> _Your objective_
Among the entries below, tally the lines that include "VEXT", and give the number alone.

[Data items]

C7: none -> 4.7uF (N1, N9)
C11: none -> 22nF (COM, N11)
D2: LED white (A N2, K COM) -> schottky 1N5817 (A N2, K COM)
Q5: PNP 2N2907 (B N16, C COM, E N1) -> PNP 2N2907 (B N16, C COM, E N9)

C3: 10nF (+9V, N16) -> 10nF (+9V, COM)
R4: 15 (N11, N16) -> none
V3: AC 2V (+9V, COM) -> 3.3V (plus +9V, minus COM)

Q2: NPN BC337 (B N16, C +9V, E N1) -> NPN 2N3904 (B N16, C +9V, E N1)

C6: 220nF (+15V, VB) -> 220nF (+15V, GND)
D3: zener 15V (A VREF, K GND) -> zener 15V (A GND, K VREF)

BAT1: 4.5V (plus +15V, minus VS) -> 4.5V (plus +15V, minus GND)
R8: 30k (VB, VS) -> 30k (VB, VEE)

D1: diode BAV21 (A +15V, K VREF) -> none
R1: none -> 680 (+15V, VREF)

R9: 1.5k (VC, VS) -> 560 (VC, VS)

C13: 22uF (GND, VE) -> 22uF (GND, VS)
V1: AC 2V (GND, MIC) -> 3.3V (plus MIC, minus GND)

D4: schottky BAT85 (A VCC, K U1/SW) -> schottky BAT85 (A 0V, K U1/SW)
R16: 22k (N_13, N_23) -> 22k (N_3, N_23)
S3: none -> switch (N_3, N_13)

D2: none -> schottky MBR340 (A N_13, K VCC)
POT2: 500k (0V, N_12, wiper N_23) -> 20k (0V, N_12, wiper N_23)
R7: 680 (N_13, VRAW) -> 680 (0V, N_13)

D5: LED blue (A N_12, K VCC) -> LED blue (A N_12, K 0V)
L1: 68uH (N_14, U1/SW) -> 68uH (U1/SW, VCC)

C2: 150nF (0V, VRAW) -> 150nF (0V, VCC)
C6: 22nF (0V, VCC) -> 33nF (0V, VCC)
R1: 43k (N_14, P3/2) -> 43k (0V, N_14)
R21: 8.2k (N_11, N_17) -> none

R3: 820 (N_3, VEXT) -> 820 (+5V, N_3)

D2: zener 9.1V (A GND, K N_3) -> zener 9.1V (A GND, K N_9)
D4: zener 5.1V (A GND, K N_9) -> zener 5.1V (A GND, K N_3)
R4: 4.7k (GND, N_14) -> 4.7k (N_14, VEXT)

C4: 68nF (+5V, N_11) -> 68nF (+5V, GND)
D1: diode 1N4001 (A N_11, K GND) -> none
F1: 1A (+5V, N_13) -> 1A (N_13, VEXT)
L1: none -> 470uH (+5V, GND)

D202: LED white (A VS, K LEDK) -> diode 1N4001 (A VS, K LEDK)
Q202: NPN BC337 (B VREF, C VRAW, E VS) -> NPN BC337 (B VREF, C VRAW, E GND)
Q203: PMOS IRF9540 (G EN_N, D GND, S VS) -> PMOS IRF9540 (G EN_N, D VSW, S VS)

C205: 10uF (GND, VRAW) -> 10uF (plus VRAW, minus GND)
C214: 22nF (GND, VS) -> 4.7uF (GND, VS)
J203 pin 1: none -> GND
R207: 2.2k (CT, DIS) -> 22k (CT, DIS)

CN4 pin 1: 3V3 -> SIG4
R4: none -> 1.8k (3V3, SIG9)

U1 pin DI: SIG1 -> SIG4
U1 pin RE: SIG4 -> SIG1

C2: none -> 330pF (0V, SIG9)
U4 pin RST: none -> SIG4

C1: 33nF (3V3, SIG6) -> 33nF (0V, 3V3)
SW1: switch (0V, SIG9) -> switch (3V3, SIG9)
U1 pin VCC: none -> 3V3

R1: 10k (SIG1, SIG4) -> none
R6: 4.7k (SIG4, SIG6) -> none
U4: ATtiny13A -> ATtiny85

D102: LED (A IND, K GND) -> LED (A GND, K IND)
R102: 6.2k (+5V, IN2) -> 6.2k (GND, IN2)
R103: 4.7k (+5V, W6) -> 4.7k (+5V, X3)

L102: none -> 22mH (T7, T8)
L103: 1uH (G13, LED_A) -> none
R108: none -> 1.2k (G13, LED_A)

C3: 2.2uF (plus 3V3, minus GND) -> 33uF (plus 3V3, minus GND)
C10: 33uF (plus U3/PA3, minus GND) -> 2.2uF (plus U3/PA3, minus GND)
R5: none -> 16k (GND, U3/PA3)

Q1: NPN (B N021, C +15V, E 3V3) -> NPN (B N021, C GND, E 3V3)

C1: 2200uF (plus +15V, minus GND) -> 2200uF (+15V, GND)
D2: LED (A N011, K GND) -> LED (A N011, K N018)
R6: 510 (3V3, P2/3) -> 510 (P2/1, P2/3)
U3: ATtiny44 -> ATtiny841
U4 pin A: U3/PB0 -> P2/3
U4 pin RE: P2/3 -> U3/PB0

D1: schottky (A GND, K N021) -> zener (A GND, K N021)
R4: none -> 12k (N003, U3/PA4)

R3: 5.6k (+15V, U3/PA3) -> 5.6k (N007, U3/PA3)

> _Response to the task_
3